- _TASK PROMPT_
What you should give back is a precise copy of the lines below from the one containing "building: none -> [200,86,305,187]" through the one containing "building: [478,492,529,551] -> none", with no pictures.

- _RECORDS SUPPLIED_
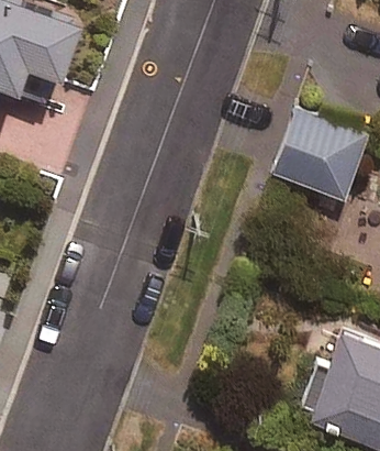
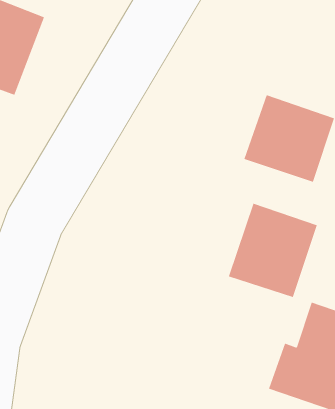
building: none -> [228,203,317,298]

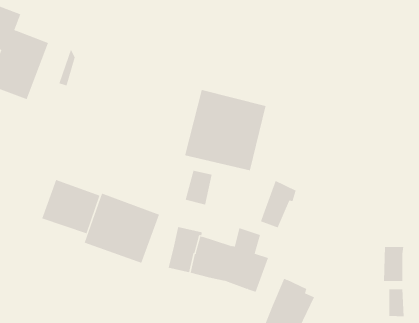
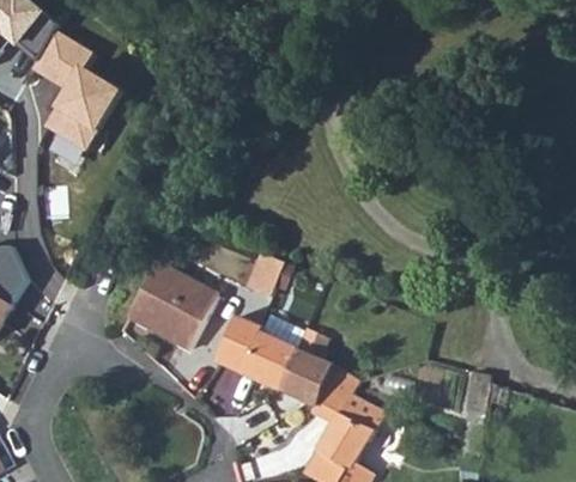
building: [185,89,266,171] -> none
building: [41,179,100,234] -> none
building: [260,180,297,228] -> [309,367,356,422]

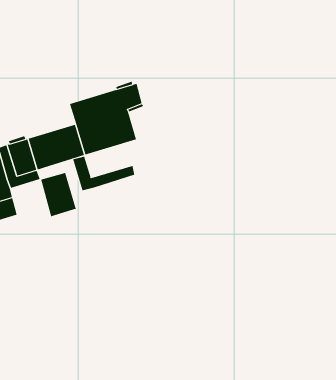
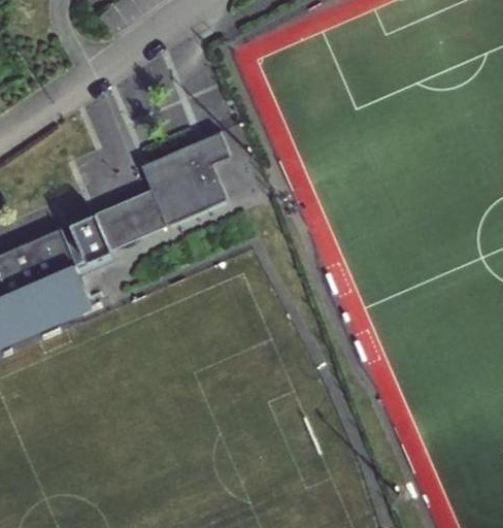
building: [73,156,135,191] -> none
building: [40,172,77,217] -> none

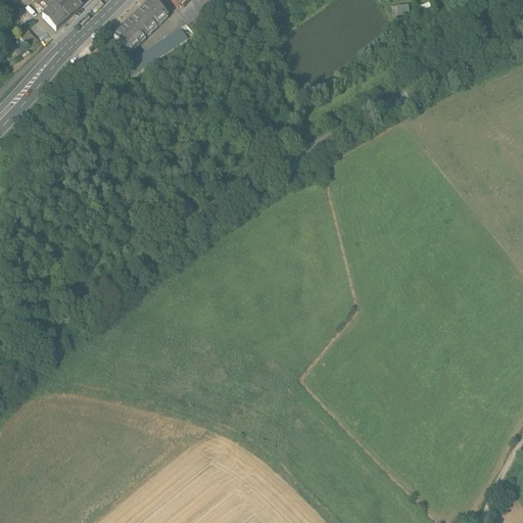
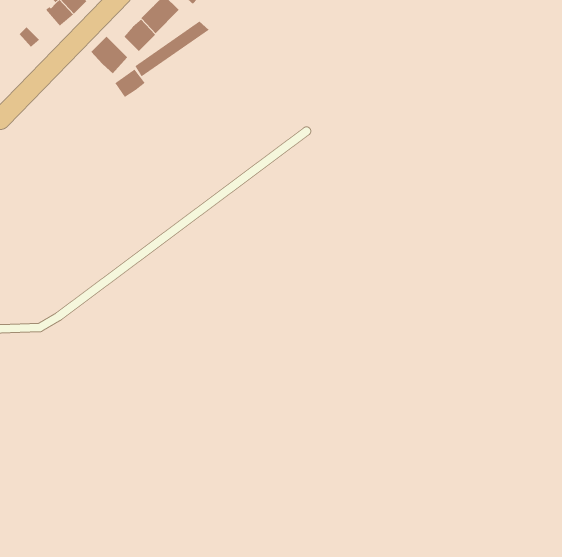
building: none -> [91,36,129,74]
building: none -> [114,68,146,98]

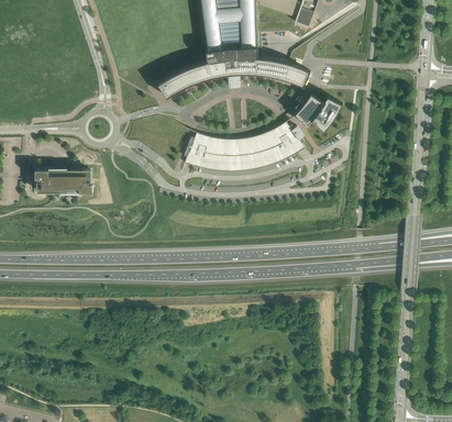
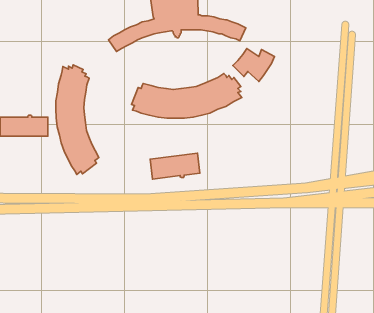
building: none -> [56,65,99,174]
building: none -> [150,153,200,179]

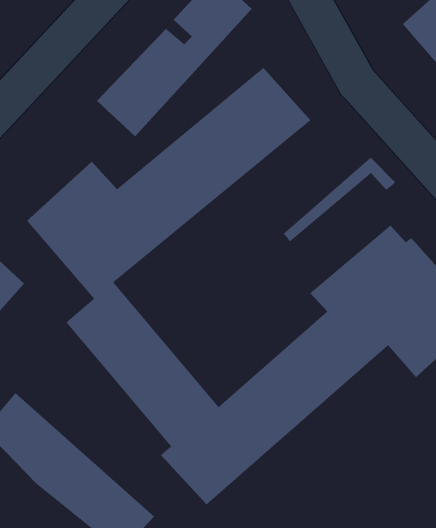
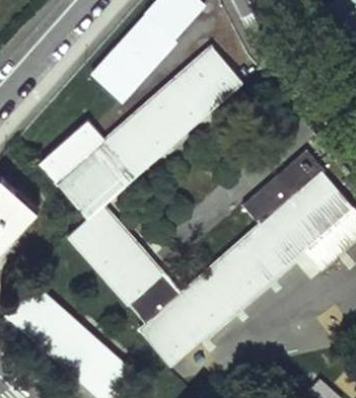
building: [283,157,396,242] -> [240,152,323,214]

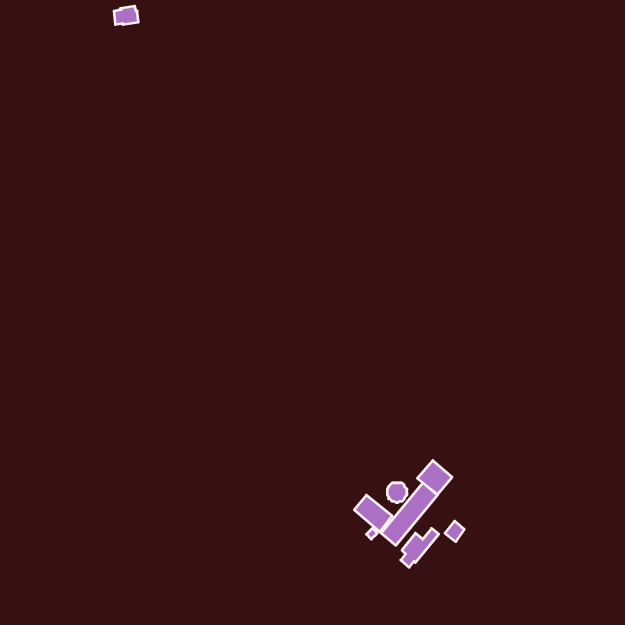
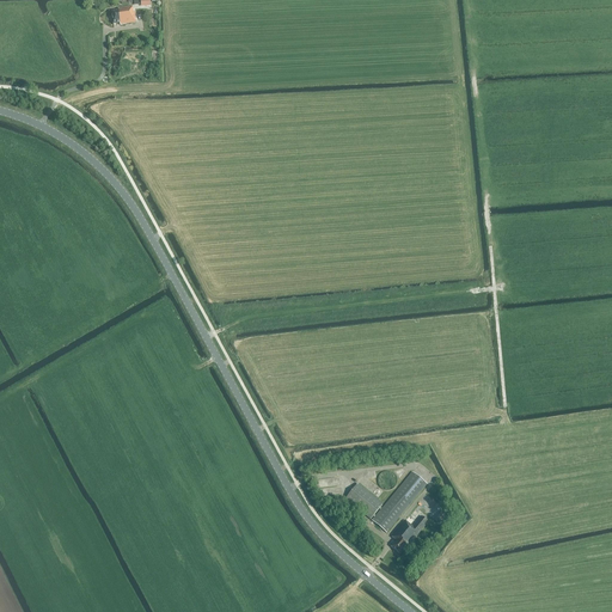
building: [417,460,452,495] -> none

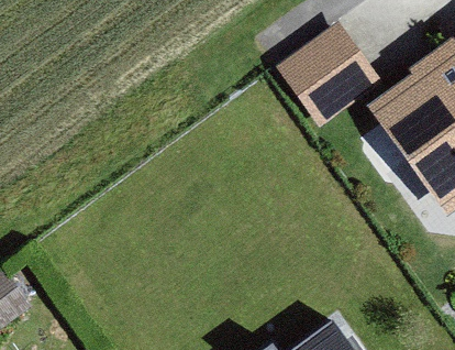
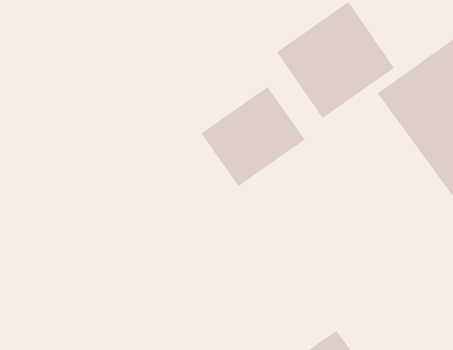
building: none -> [200,86,305,187]

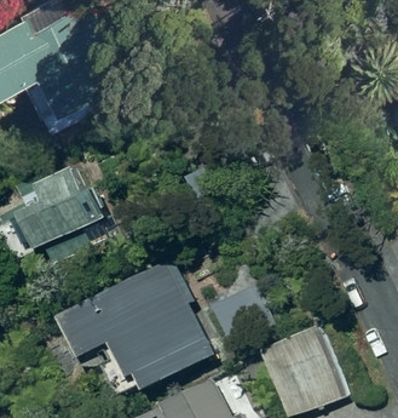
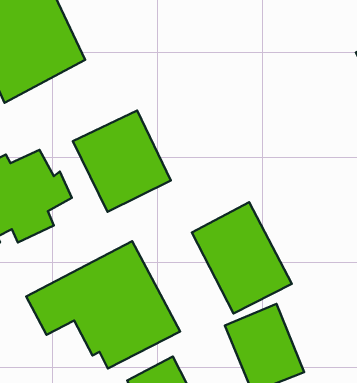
building: none -> [73,111,171,212]
building: none -> [192,202,292,313]

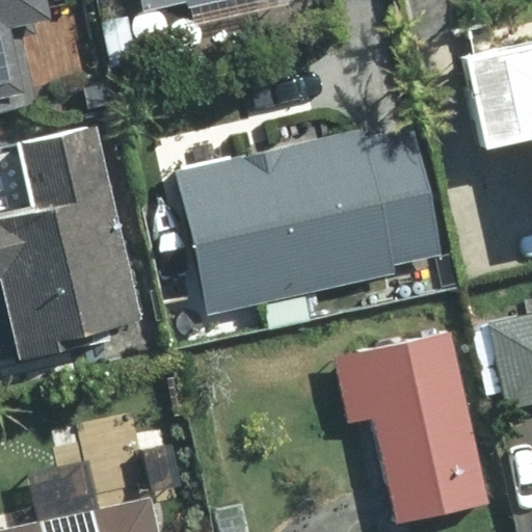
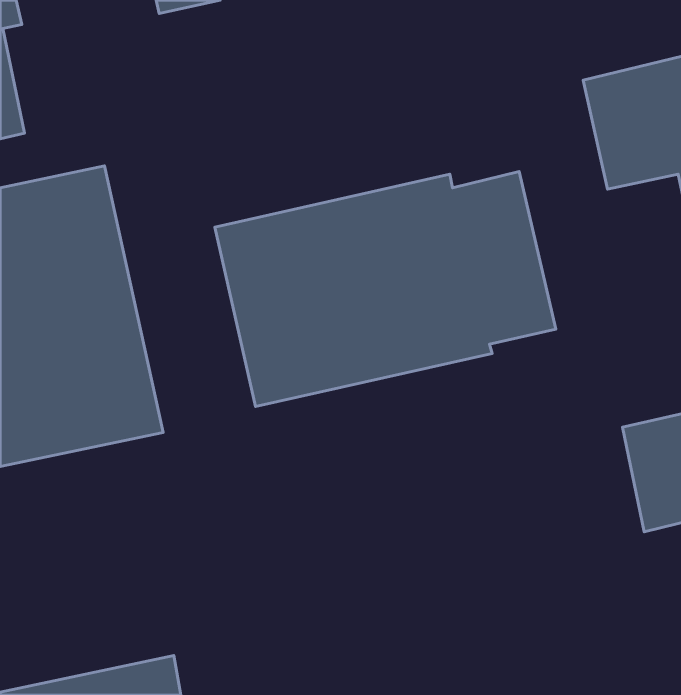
building: [338,330,493,523] -> none

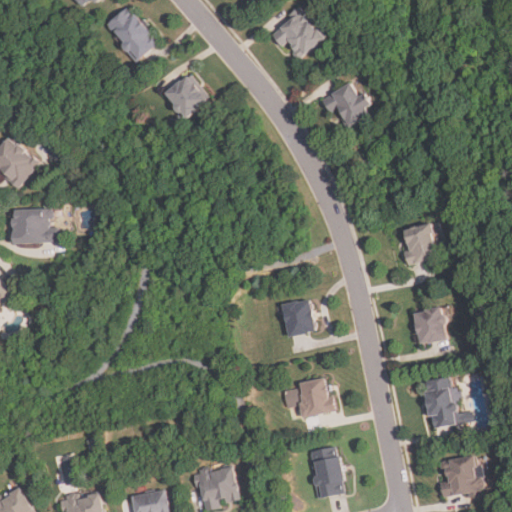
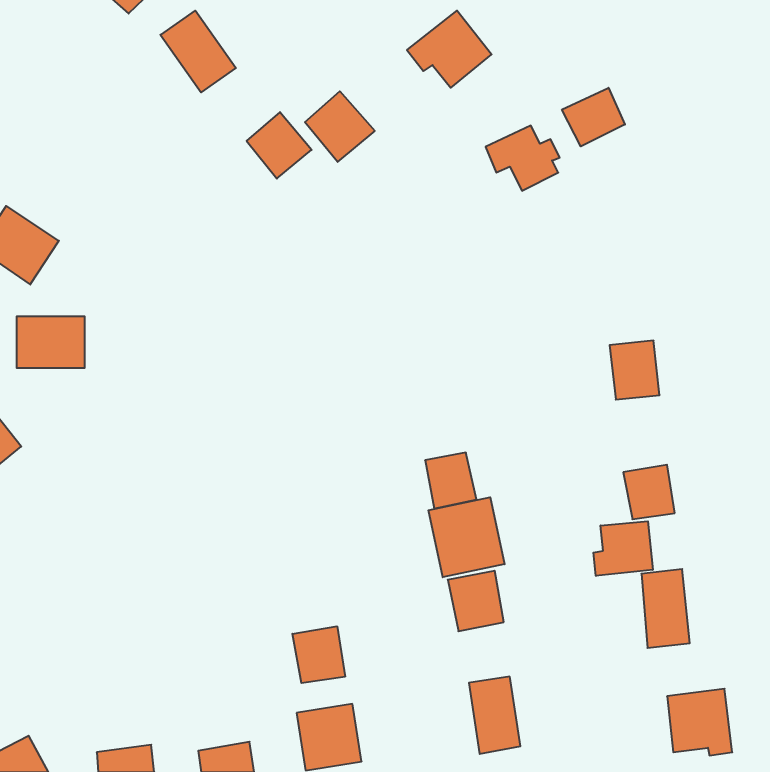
building: none -> [562,88,625,146]
building: none -> [305,91,375,162]
building: none -> [428,497,505,577]
building: none -> [593,521,653,576]
building: none -> [292,626,345,683]

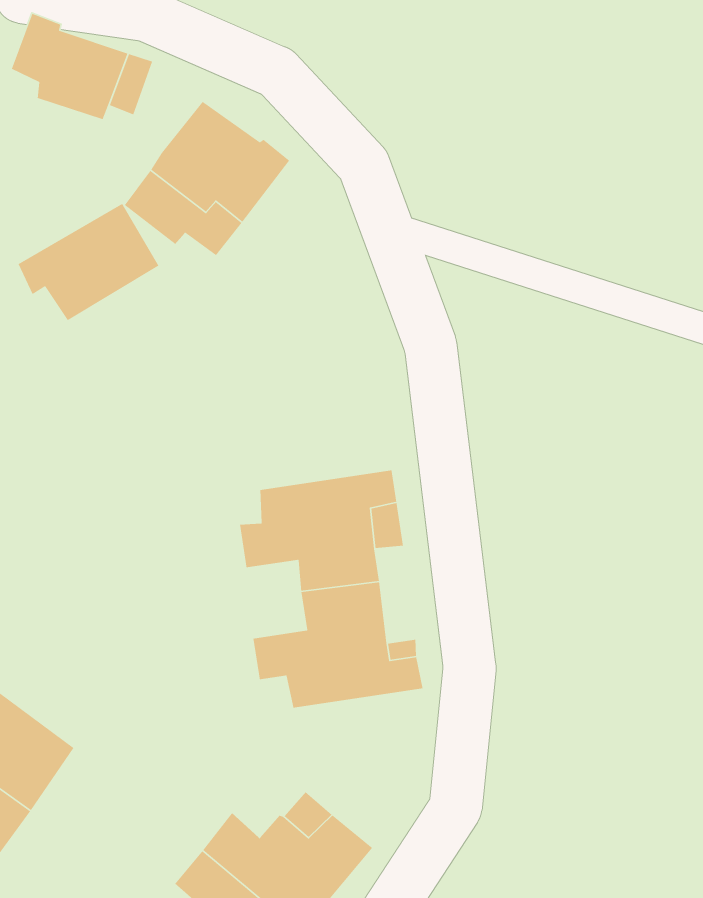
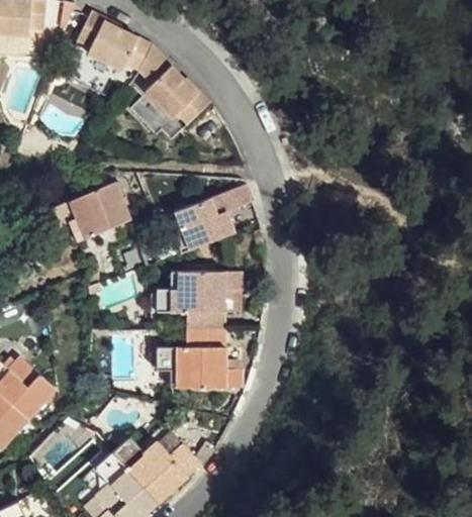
building: none -> [136,43,173,91]
building: [18,203,160,321] -> [57,183,129,239]
building: none -> [174,183,254,251]

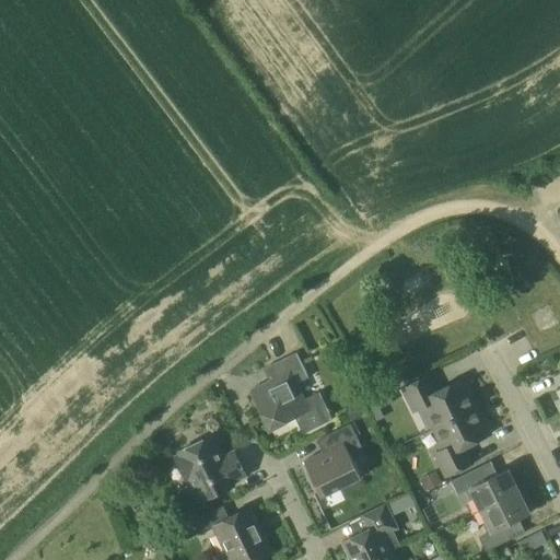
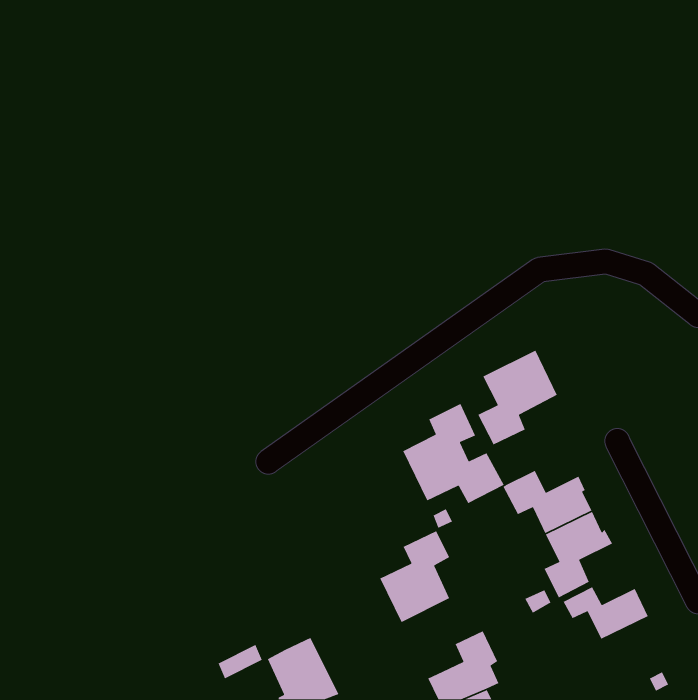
building: none -> [477,349,558,446]
building: [249,352,331,433] -> [402,403,505,504]
building: [174,436,245,501] -> none
building: [478,492,529,551] -> none

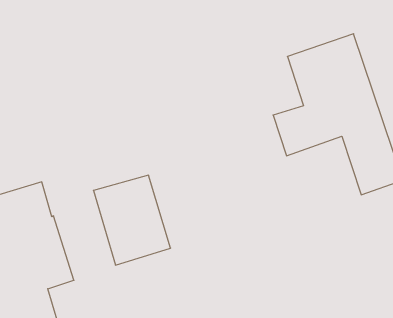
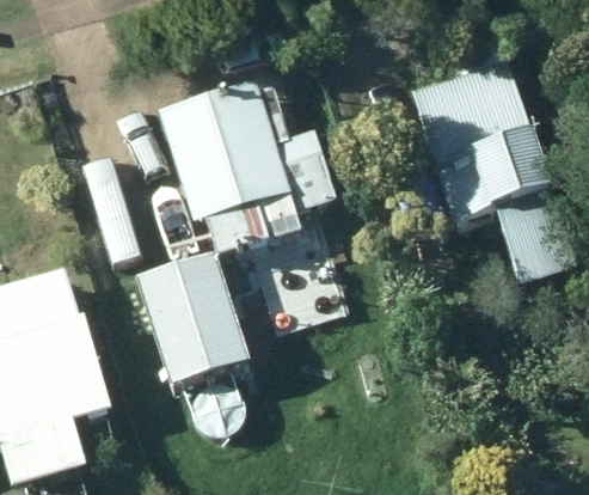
building: none -> [157,78,336,255]

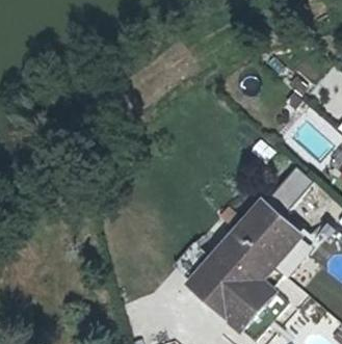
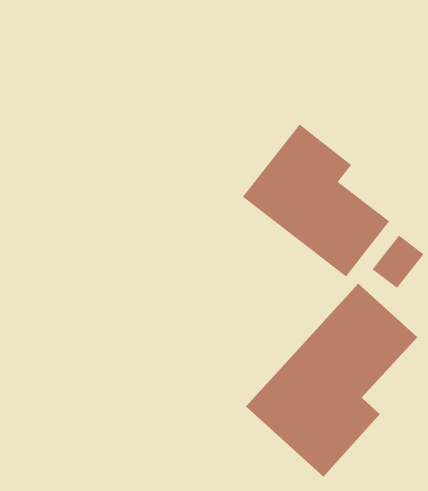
building: none -> [242,123,390,277]

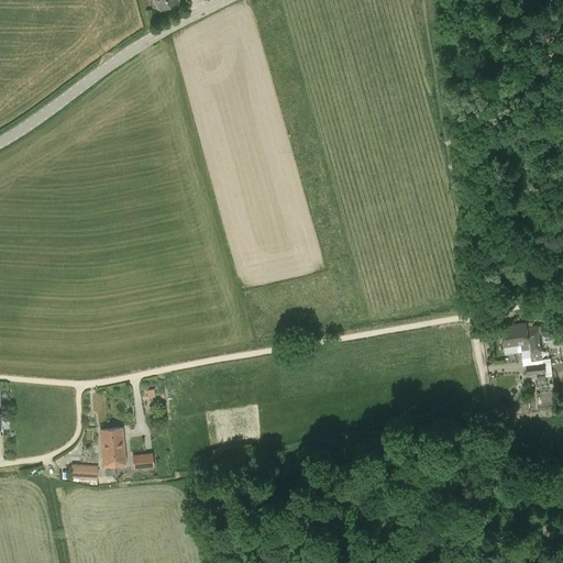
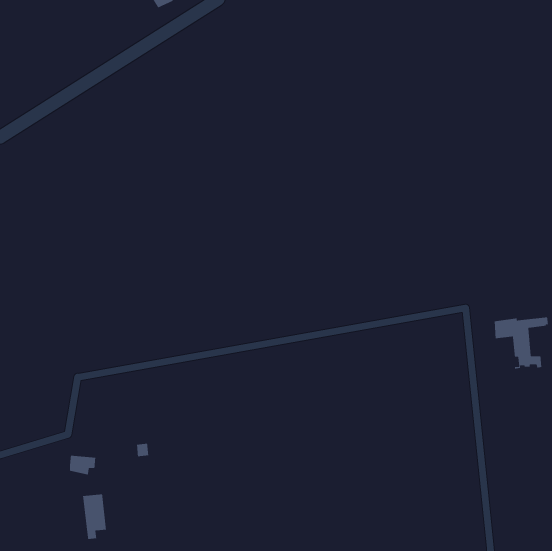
building: [100,427,125,474] -> [82,493,107,540]

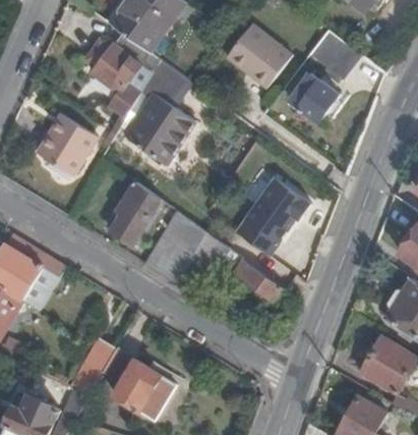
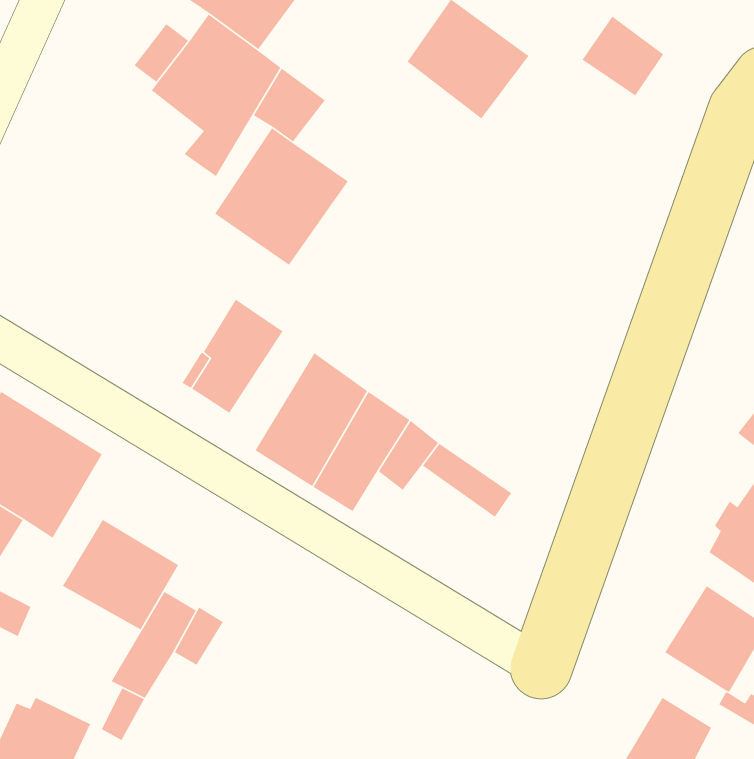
building: [291,73,340,122] -> none
building: [38,115,97,176] -> none
building: [235,177,308,255] -> none
building: [113,360,175,419] -> [62,519,179,630]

- _ANSWER FOR THE TASK_
building: none -> [200,86,305,187]

building: none -> [73,111,171,212]
building: none -> [192,202,292,313]

building: [338,330,493,523] -> none

building: none -> [562,88,625,146]
building: none -> [305,91,375,162]
building: none -> [428,497,505,577]
building: none -> [593,521,653,576]
building: none -> [292,626,345,683]

building: none -> [136,43,173,91]
building: [18,203,160,321] -> [57,183,129,239]
building: none -> [174,183,254,251]

building: none -> [477,349,558,446]
building: [249,352,331,433] -> [402,403,505,504]
building: [174,436,245,501] -> none
building: [478,492,529,551] -> none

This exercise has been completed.